SET EXERCISE —
Could you render the data as a Markdown table with the columns Row and Data line? Cover everything from the start of the data down to the line containing "red circle: moved 7 px left, 3 px down", including that line, and skip any blank lines.

++++ GIVEN ENTRIES

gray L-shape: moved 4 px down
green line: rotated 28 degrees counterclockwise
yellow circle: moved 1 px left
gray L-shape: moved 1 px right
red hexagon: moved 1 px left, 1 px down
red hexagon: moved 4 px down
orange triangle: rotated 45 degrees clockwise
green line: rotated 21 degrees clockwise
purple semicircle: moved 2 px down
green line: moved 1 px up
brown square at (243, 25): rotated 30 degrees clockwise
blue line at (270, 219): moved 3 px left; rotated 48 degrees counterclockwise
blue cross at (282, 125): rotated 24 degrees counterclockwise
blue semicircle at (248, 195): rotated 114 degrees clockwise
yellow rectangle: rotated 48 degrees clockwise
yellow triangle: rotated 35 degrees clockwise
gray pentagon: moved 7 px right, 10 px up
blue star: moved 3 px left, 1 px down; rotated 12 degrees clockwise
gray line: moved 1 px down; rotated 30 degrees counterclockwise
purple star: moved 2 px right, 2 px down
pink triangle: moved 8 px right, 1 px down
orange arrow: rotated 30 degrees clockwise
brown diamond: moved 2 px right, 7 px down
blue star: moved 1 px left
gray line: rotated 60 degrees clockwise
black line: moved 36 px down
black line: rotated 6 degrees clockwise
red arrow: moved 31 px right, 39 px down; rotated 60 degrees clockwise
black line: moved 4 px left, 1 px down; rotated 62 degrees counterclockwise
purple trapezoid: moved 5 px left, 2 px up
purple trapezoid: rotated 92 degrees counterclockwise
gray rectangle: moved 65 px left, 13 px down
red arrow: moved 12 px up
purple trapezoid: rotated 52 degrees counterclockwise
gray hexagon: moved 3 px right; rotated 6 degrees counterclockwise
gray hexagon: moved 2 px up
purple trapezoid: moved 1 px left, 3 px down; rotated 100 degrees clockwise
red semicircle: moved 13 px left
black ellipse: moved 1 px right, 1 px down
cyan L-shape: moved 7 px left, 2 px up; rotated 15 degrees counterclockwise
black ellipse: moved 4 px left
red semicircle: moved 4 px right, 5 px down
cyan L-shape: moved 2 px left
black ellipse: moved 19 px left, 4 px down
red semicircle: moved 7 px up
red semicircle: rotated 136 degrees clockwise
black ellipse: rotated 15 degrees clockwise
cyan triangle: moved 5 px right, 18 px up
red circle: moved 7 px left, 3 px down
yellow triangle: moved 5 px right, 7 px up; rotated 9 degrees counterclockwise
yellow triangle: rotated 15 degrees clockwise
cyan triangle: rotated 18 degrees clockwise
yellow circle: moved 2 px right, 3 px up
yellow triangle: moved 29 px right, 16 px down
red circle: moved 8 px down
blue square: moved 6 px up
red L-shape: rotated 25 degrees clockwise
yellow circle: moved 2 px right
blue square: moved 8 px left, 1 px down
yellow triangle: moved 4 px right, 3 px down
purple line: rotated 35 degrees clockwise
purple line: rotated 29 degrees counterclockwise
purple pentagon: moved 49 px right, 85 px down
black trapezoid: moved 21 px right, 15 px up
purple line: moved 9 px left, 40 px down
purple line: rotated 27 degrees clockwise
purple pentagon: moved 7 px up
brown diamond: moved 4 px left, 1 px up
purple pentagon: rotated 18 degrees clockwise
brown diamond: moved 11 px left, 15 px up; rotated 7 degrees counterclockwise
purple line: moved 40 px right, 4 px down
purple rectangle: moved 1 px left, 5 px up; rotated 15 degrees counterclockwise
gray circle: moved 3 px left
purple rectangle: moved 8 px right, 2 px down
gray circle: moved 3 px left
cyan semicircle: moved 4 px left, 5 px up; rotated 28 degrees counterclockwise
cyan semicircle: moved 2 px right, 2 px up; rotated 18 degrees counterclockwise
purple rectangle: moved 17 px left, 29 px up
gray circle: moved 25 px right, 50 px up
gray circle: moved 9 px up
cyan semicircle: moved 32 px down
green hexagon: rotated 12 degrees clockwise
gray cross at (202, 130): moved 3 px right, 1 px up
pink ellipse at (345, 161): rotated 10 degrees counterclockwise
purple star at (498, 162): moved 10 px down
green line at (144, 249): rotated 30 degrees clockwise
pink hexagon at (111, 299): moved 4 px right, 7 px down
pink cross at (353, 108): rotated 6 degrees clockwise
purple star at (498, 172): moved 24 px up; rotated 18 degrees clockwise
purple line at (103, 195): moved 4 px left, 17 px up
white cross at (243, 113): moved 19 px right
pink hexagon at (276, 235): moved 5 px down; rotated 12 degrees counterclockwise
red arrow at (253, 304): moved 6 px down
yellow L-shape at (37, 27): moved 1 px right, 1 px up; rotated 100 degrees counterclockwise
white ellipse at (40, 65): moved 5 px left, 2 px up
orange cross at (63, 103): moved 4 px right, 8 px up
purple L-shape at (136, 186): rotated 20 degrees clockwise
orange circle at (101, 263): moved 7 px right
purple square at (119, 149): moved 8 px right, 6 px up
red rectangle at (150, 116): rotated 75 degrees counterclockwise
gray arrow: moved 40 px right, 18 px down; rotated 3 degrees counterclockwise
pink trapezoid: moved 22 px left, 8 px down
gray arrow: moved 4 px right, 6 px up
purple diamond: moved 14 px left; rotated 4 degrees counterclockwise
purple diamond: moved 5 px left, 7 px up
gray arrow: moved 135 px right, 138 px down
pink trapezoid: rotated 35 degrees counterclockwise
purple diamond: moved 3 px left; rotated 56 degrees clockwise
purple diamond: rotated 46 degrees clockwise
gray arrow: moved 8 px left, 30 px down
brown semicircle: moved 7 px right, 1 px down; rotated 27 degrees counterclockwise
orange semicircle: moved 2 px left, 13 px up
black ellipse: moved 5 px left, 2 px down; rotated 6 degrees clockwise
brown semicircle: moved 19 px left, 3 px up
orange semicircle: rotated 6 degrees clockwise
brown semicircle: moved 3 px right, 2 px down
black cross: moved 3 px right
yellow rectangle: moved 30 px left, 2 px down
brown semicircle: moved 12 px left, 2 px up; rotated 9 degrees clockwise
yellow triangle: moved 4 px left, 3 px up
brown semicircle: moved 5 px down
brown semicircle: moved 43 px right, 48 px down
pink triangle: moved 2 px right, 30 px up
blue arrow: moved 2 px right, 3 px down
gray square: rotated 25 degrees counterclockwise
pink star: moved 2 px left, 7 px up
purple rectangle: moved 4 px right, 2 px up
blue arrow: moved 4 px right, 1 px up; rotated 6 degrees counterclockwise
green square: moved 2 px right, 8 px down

++++++++

SOLVED PROBLEM —
| Row | Data line |
|---|---|
| 1 | gray L-shape: moved 4 px down |
| 2 | green line: rotated 28 degrees counterclockwise |
| 3 | yellow circle: moved 1 px left |
| 4 | gray L-shape: moved 1 px right |
| 5 | red hexagon: moved 1 px left, 1 px down |
| 6 | red hexagon: moved 4 px down |
| 7 | orange triangle: rotated 45 degrees clockwise |
| 8 | green line: rotated 21 degrees clockwise |
| 9 | purple semicircle: moved 2 px down |
| 10 | green line: moved 1 px up |
| 11 | brown square at (243, 25): rotated 30 degrees clockwise |
| 12 | blue line at (270, 219): moved 3 px left; rotated 48 degrees counterclockwise |
| 13 | blue cross at (282, 125): rotated 24 degrees counterclockwise |
| 14 | blue semicircle at (248, 195): rotated 114 degrees clockwise |
| 15 | yellow rectangle: rotated 48 degrees clockwise |
| 16 | yellow triangle: rotated 35 degrees clockwise |
| 17 | gray pentagon: moved 7 px right, 10 px up |
| 18 | blue star: moved 3 px left, 1 px down; rotated 12 degrees clockwise |
| 19 | gray line: moved 1 px down; rotated 30 degrees counterclockwise |
| 20 | purple star: moved 2 px right, 2 px down |
| 21 | pink triangle: moved 8 px right, 1 px down |
| 22 | orange arrow: rotated 30 degrees clockwise |
| 23 | brown diamond: moved 2 px right, 7 px down |
| 24 | blue star: moved 1 px left |
| 25 | gray line: rotated 60 degrees clockwise |
| 26 | black line: moved 36 px down |
| 27 | black line: rotated 6 degrees clockwise |
| 28 | red arrow: moved 31 px right, 39 px down; rotated 60 degrees clockwise |
| 29 | black line: moved 4 px left, 1 px down; rotated 62 degrees counterclockwise |
| 30 | purple trapezoid: moved 5 px left, 2 px up |
| 31 | purple trapezoid: rotated 92 degrees counterclockwise |
| 32 | gray rectangle: moved 65 px left, 13 px down |
| 33 | red arrow: moved 12 px up |
| 34 | purple trapezoid: rotated 52 degrees counterclockwise |
| 35 | gray hexagon: moved 3 px right; rotated 6 degrees counterclockwise |
| 36 | gray hexagon: moved 2 px up |
| 37 | purple trapezoid: moved 1 px left, 3 px down; rotated 100 degrees clockwise |
| 38 | red semicircle: moved 13 px left |
| 39 | black ellipse: moved 1 px right, 1 px down |
| 40 | cyan L-shape: moved 7 px left, 2 px up; rotated 15 degrees counterclockwise |
| 41 | black ellipse: moved 4 px left |
| 42 | red semicircle: moved 4 px right, 5 px down |
| 43 | cyan L-shape: moved 2 px left |
| 44 | black ellipse: moved 19 px left, 4 px down |
| 45 | red semicircle: moved 7 px up |
| 46 | red semicircle: rotated 136 degrees clockwise |
| 47 | black ellipse: rotated 15 degrees clockwise |
| 48 | cyan triangle: moved 5 px right, 18 px up |
| 49 | red circle: moved 7 px left, 3 px down |